**PROBLEM DETAILS**: Your answer should be a single number: the count of lines in the entries below that contain "none".
========================================================================
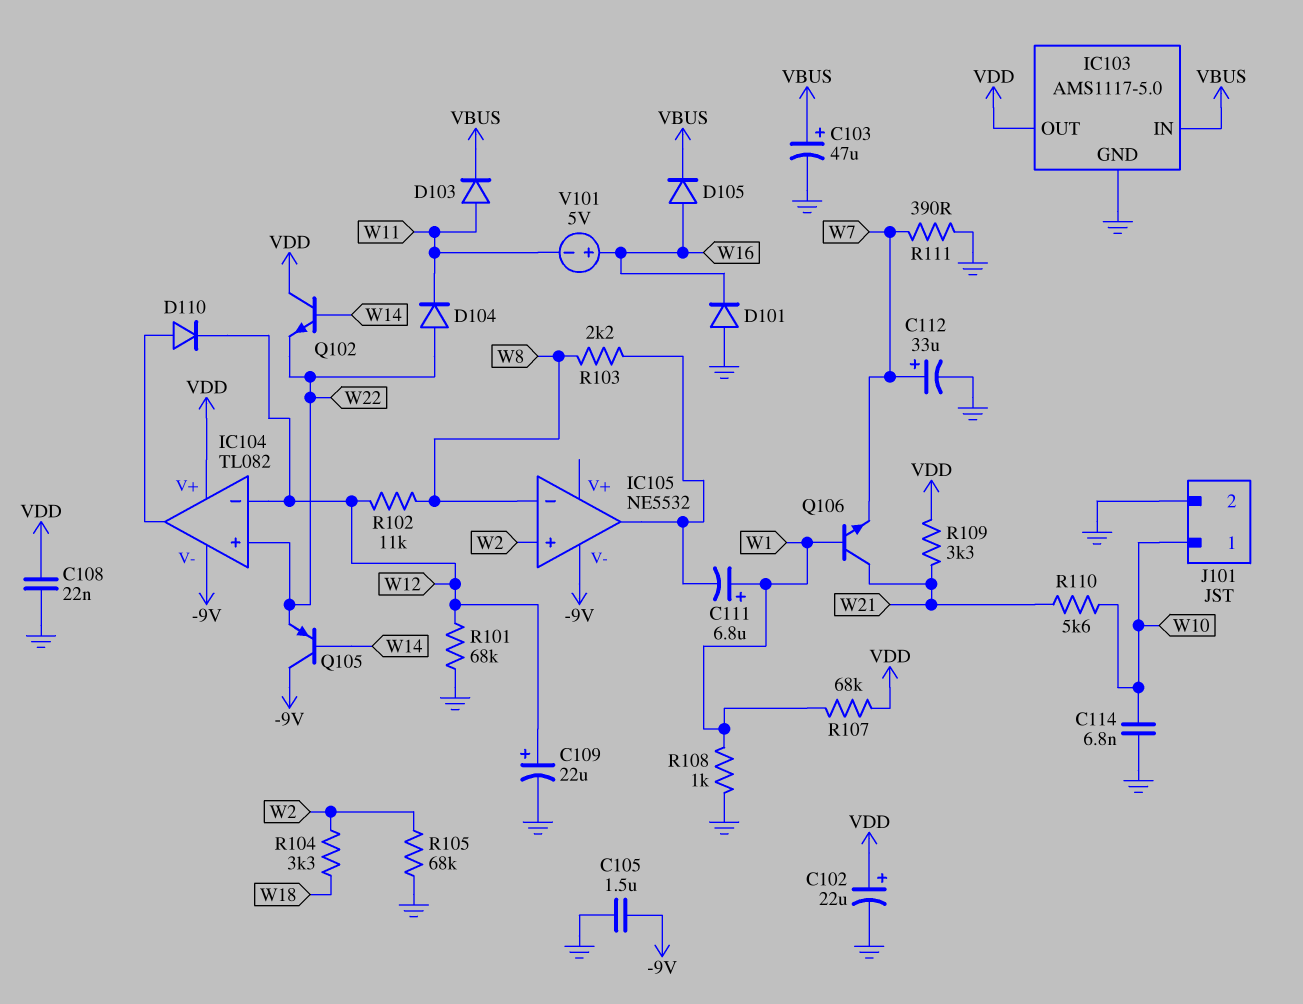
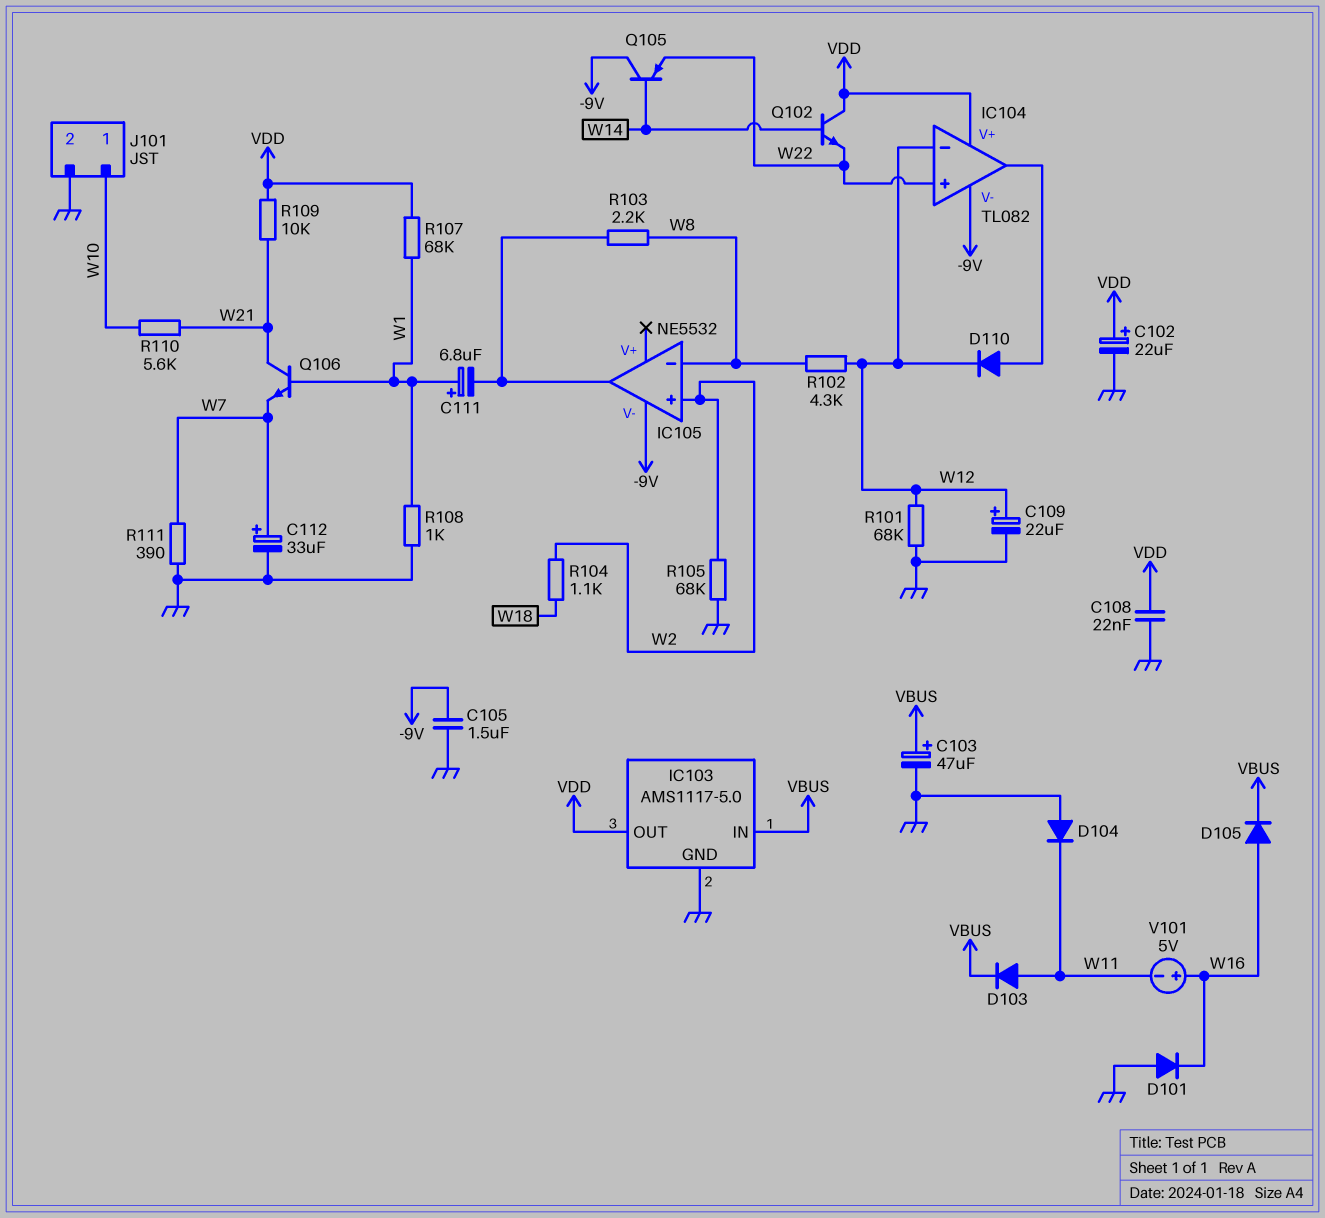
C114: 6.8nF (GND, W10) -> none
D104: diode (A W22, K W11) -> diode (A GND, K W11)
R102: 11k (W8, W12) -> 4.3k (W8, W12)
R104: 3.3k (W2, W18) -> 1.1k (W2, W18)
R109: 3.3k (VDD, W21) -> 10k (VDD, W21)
========================================================================
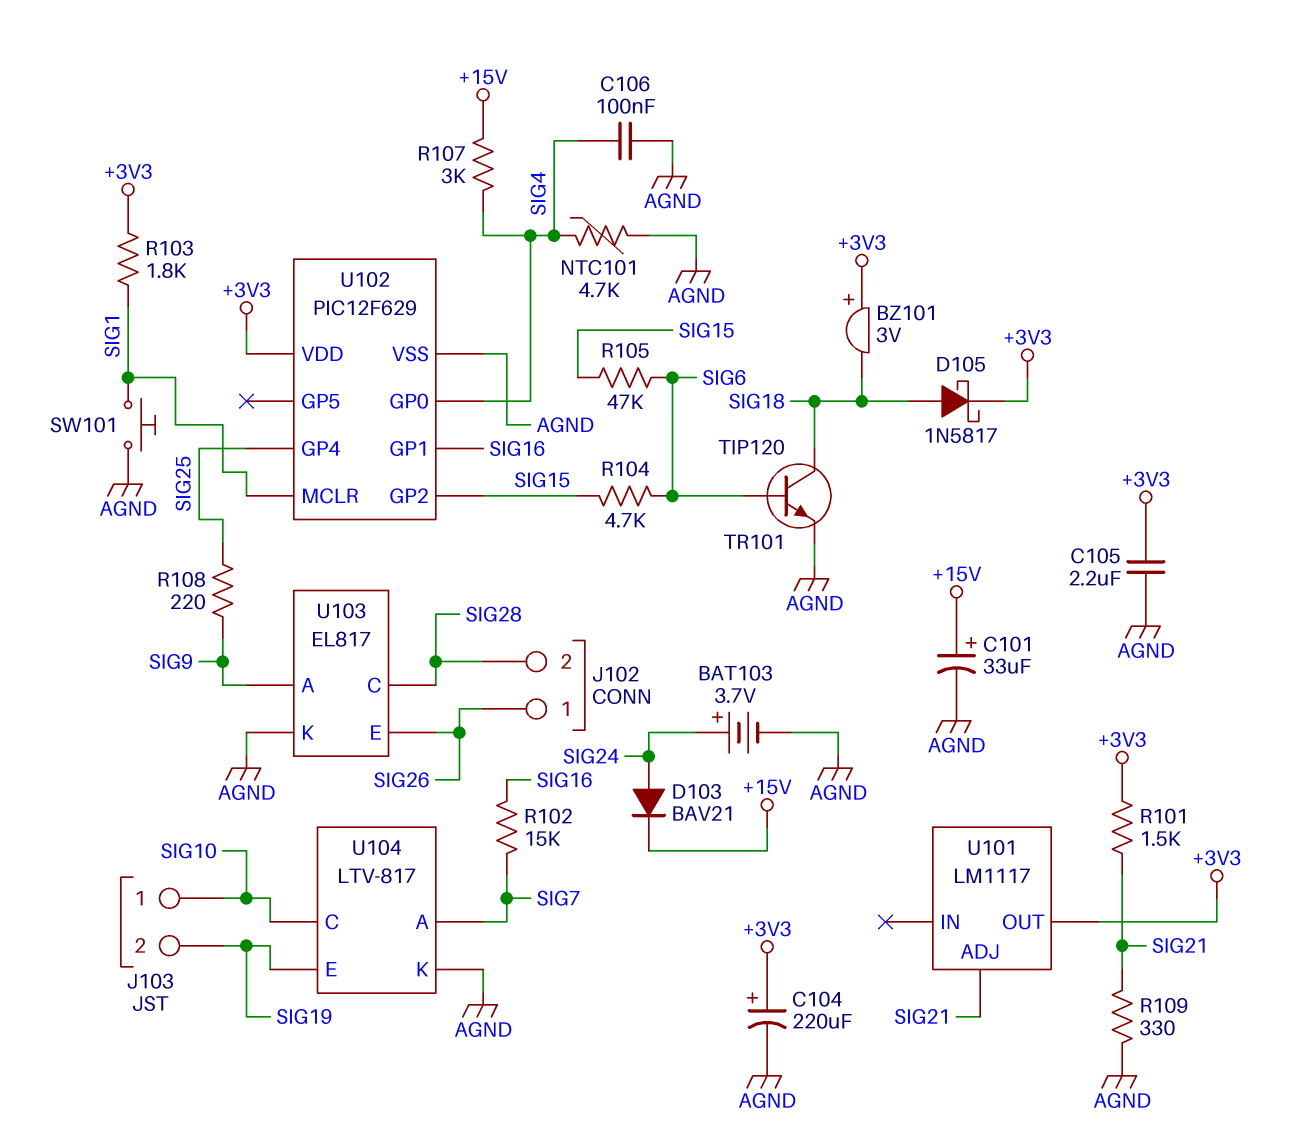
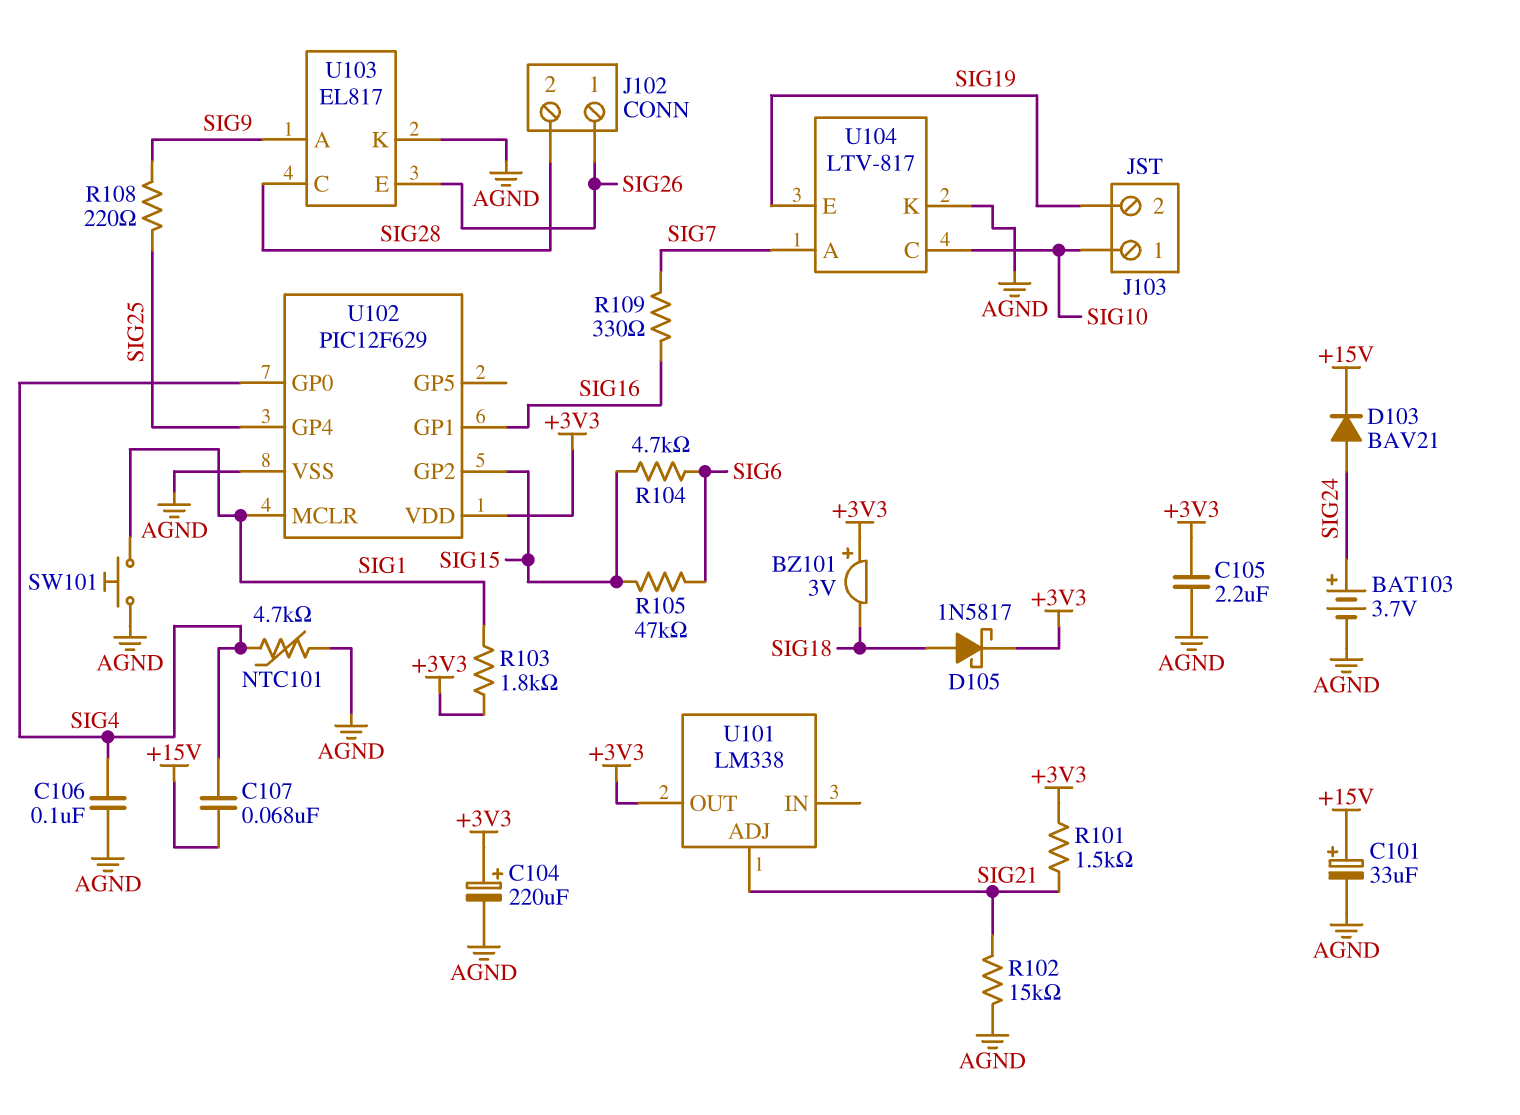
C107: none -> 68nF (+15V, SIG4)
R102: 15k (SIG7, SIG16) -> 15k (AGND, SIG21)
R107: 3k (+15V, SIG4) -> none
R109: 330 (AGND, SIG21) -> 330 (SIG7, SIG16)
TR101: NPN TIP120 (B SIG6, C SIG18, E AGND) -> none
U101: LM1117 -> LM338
========================================================================
**EXERCISE RESPONSE**: 4